(WHAT THIS TASK INVOLVES)
Each record is to be printed again exactly, though not its pictures.

-------

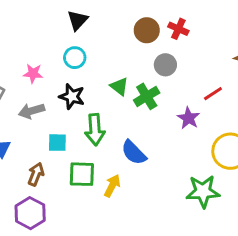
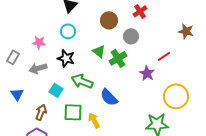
red cross: (178, 29) -> (140, 11), turned 32
brown circle: (147, 30) -> (109, 20), moved
green arrow: (95, 130) -> (82, 81), turned 115
cyan square: (57, 143) -> (56, 90), turned 32
yellow arrow: (112, 186) -> (94, 120), turned -56

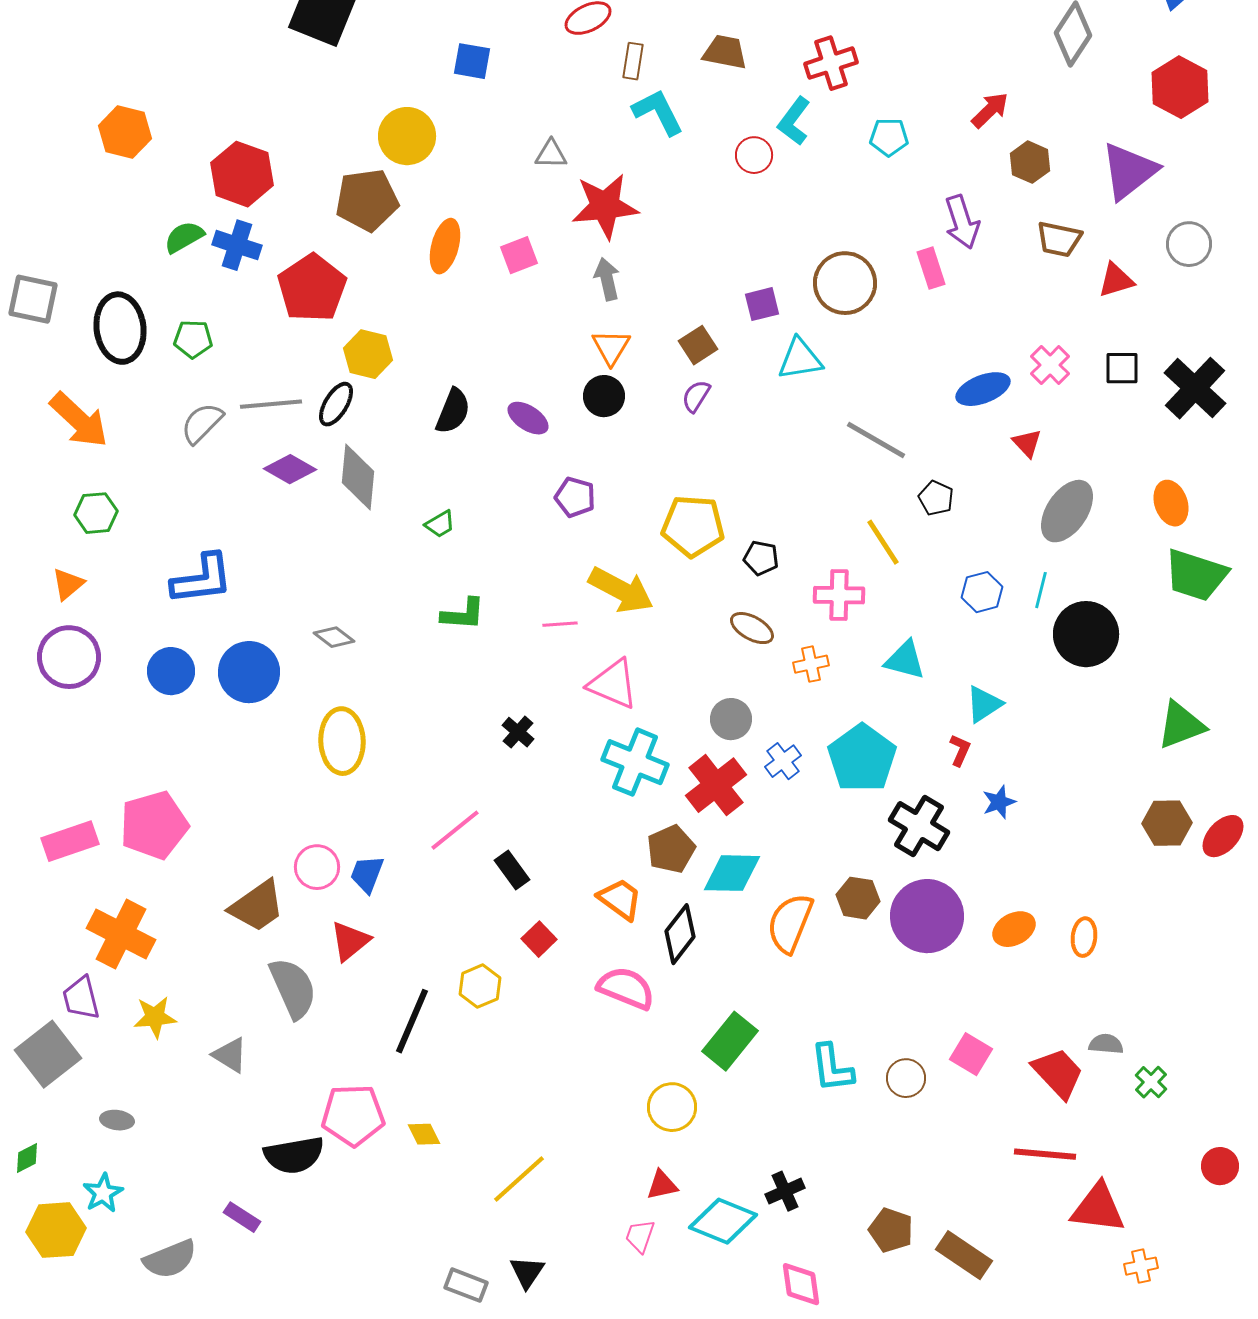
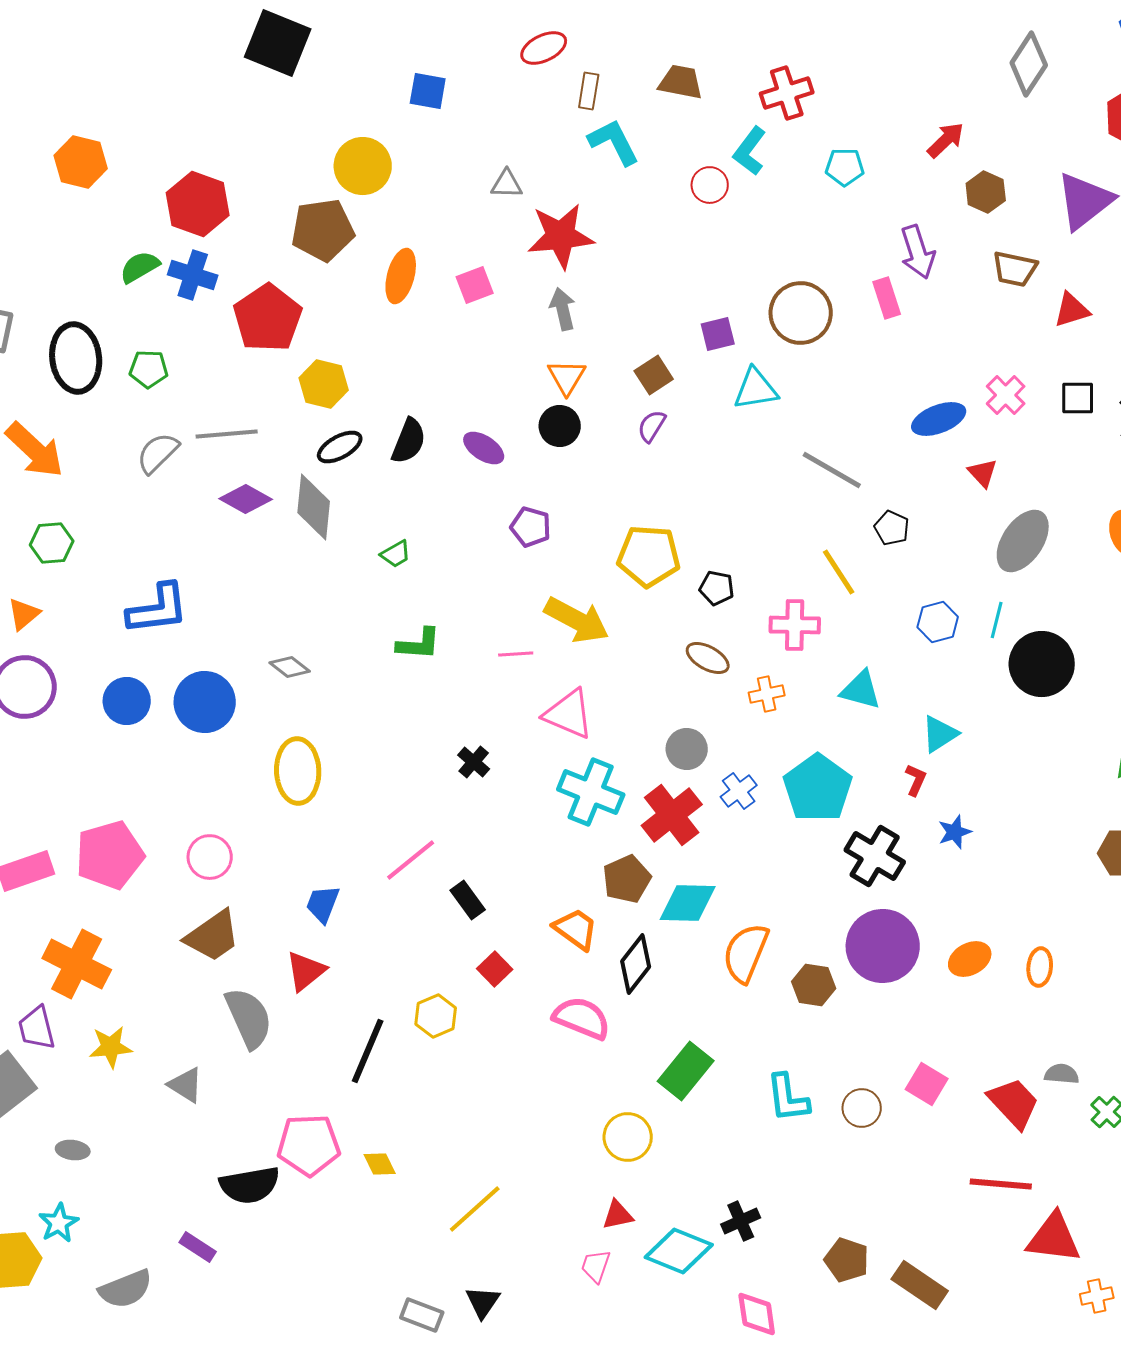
black ellipse: (336, 404) -> (340, 447), moved, turned 30
pink circle: (317, 867) -> (210, 857), moved
brown hexagon: (858, 898) -> (814, 985), moved

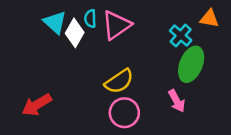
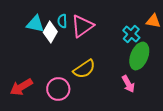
cyan triangle: (55, 22) -> (35, 24), turned -30
pink circle: (124, 113) -> (58, 89), moved

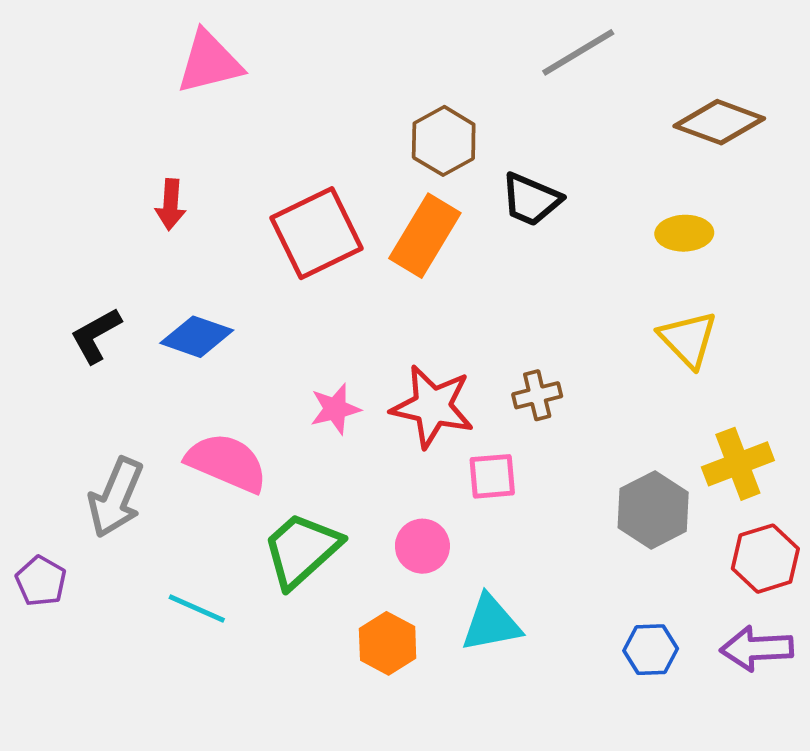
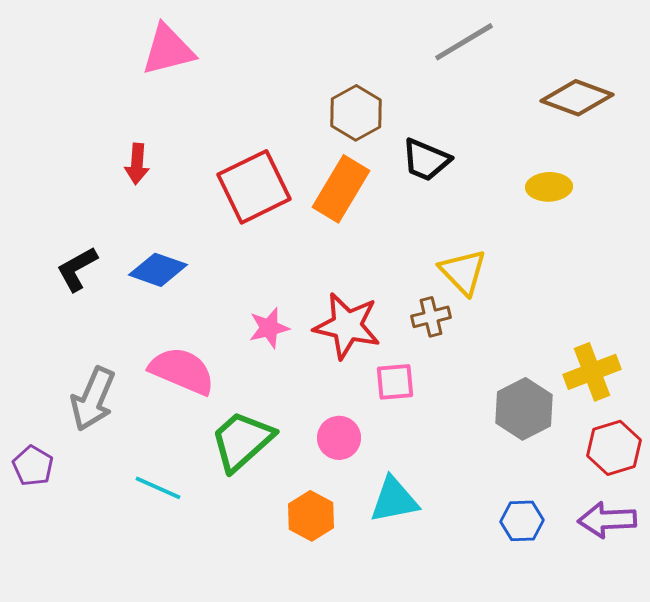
yellow triangle: (688, 339) -> (463, 272), moved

-------

(RESULT BELOW)
red cross: (178, 29) -> (140, 11), turned 32
brown circle: (147, 30) -> (109, 20), moved
green arrow: (95, 130) -> (82, 81), turned 115
cyan square: (57, 143) -> (56, 90), turned 32
yellow arrow: (112, 186) -> (94, 120), turned -56

black ellipse: (336, 404) -> (340, 447), moved, turned 30
pink circle: (317, 867) -> (210, 857), moved
brown hexagon: (858, 898) -> (814, 985), moved

cyan triangle: (55, 22) -> (35, 24), turned -30
pink circle: (124, 113) -> (58, 89), moved

yellow triangle: (688, 339) -> (463, 272), moved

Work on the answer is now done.